Supplied information:
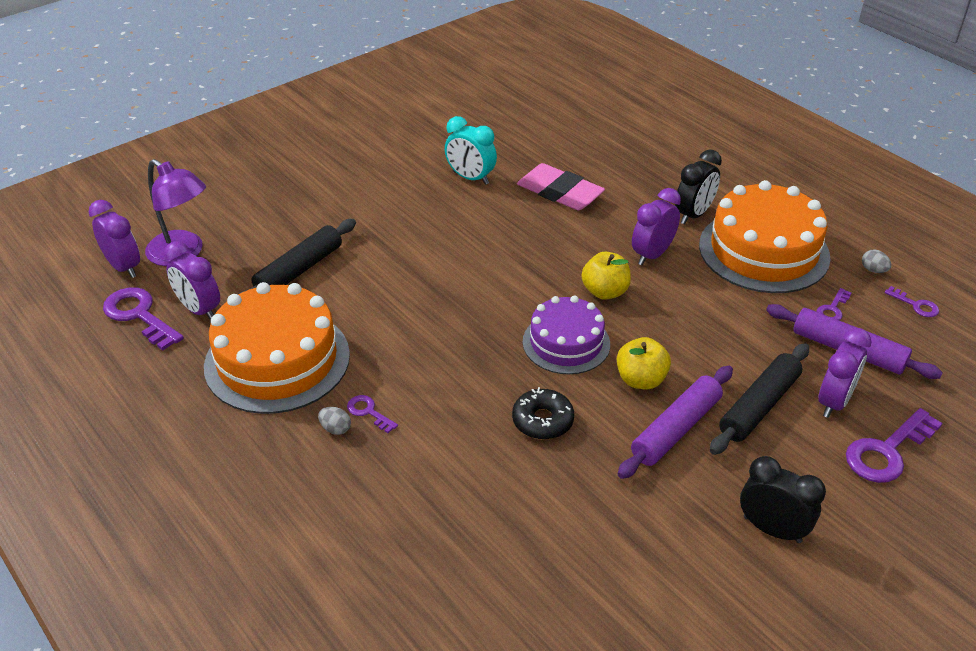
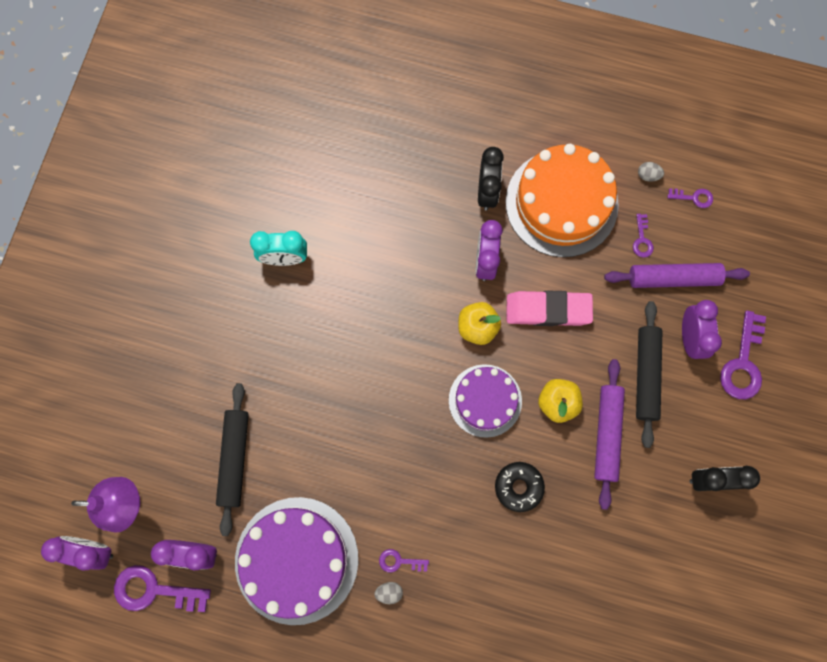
camera: 35 degrees left, 35 degrees up
(277, 360) = (296, 560): orange cake -> purple cake
(559, 192) = (368, 230): pink eraser -> pink eraser (548, 310)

Task instructions: Repeat the material exactly. Skip the images.

Task answer:
camera: 35 degrees left, 35 degrees up
(277, 360) = (296, 560): orange cake -> purple cake
(559, 192) = (368, 230): pink eraser -> pink eraser (548, 310)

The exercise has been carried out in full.